*TASK REQUIREMENTS:* Each line of the listing that contains the word "cone" is to be copied.
::: SOURCE DATA :::
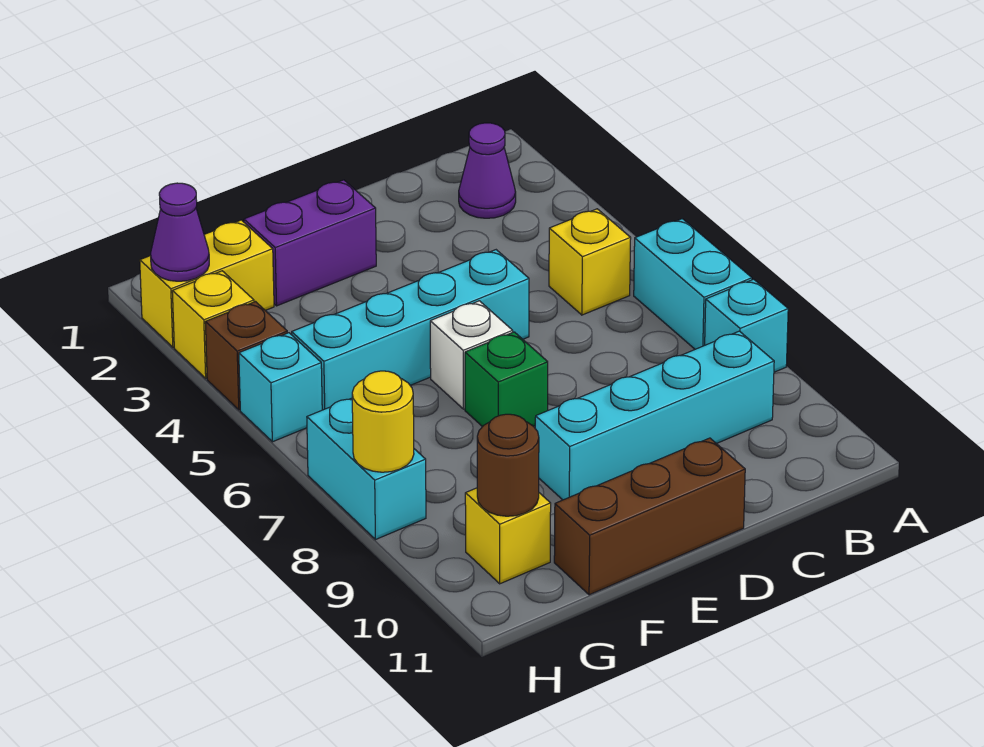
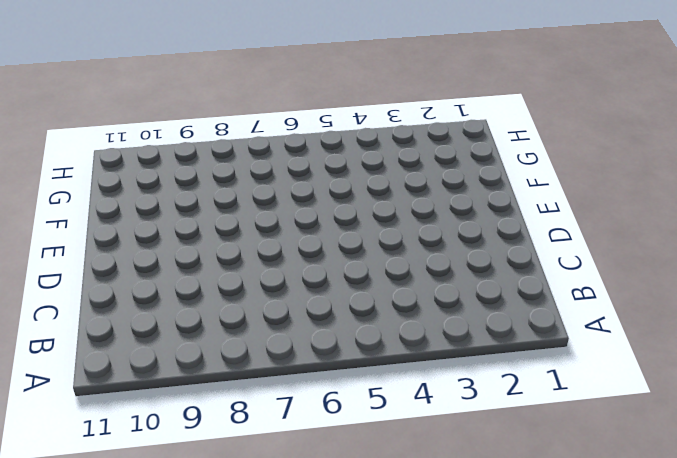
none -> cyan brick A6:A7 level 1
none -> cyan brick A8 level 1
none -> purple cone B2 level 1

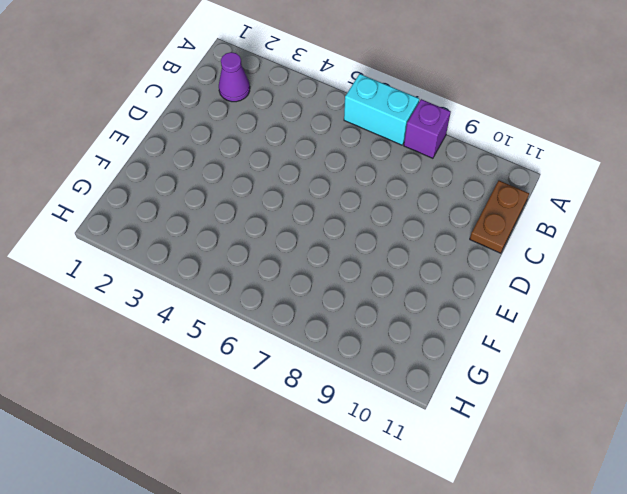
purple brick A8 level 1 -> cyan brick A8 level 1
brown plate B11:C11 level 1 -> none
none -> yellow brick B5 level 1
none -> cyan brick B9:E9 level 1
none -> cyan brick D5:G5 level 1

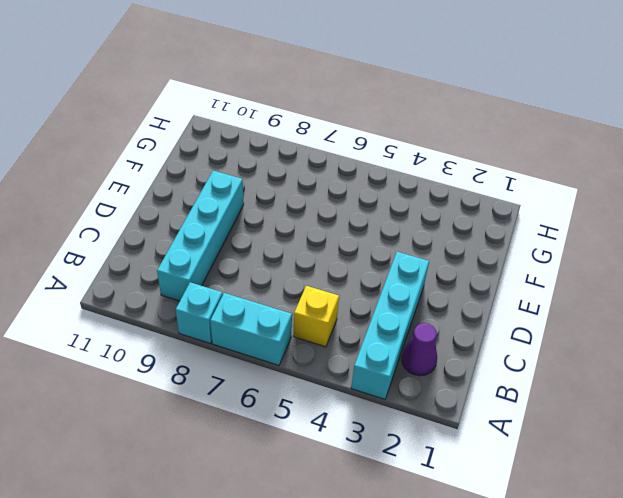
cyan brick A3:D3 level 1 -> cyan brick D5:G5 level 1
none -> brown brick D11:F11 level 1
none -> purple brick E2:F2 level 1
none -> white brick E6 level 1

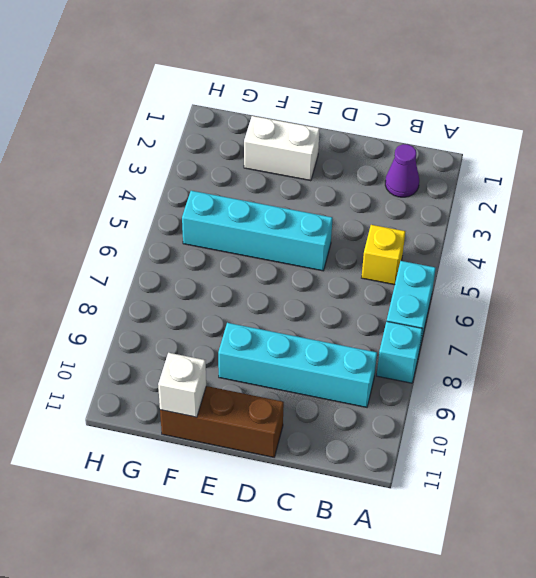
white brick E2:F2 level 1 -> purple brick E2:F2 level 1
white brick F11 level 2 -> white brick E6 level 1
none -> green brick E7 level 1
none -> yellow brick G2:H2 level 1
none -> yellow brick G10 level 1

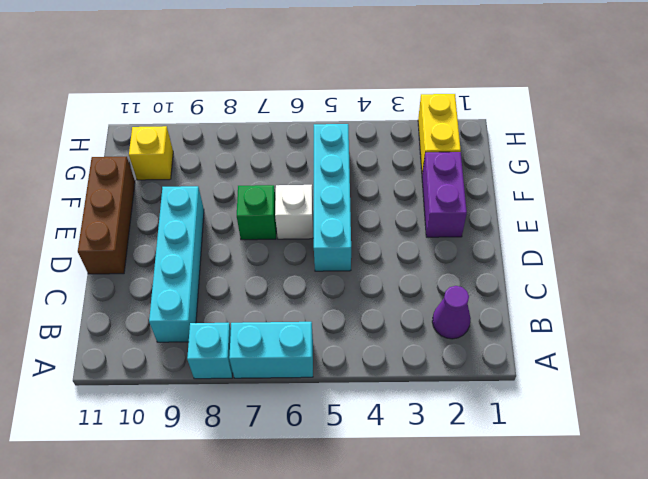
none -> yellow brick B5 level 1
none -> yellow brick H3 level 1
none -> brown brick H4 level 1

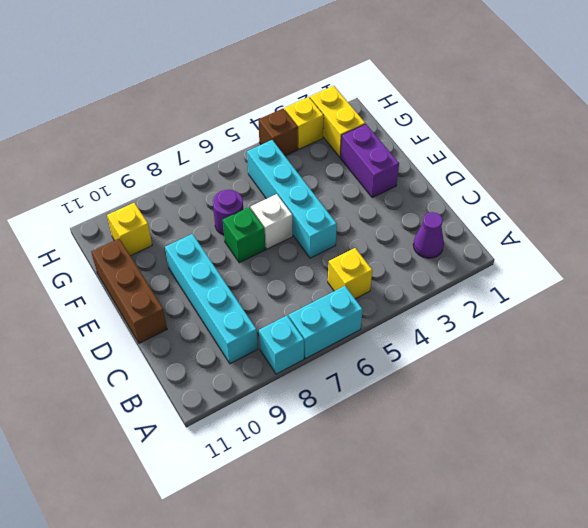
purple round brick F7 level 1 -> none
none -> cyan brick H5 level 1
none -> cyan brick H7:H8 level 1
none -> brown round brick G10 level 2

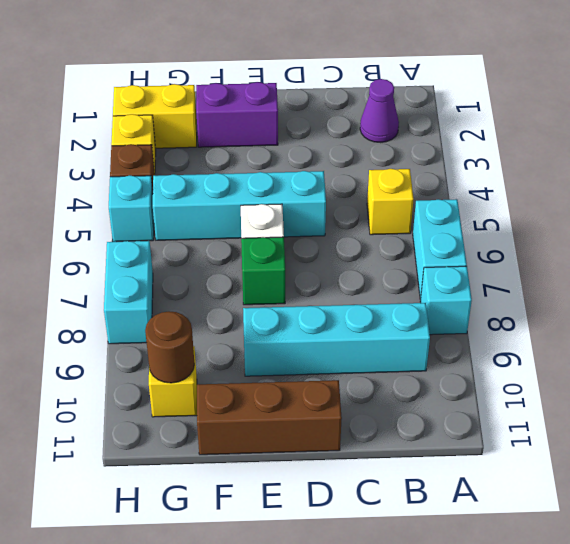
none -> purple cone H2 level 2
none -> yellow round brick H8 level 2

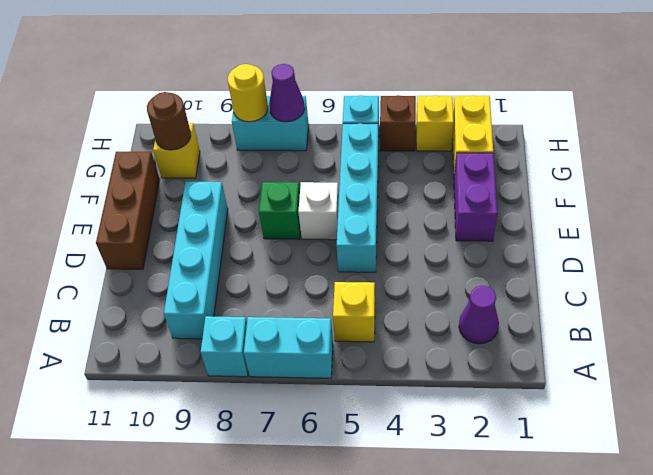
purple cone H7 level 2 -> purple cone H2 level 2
:::
*SOLUTION FOR THIS PROBLEM:*
none -> purple cone B2 level 1
none -> purple cone H2 level 2
purple cone H7 level 2 -> purple cone H2 level 2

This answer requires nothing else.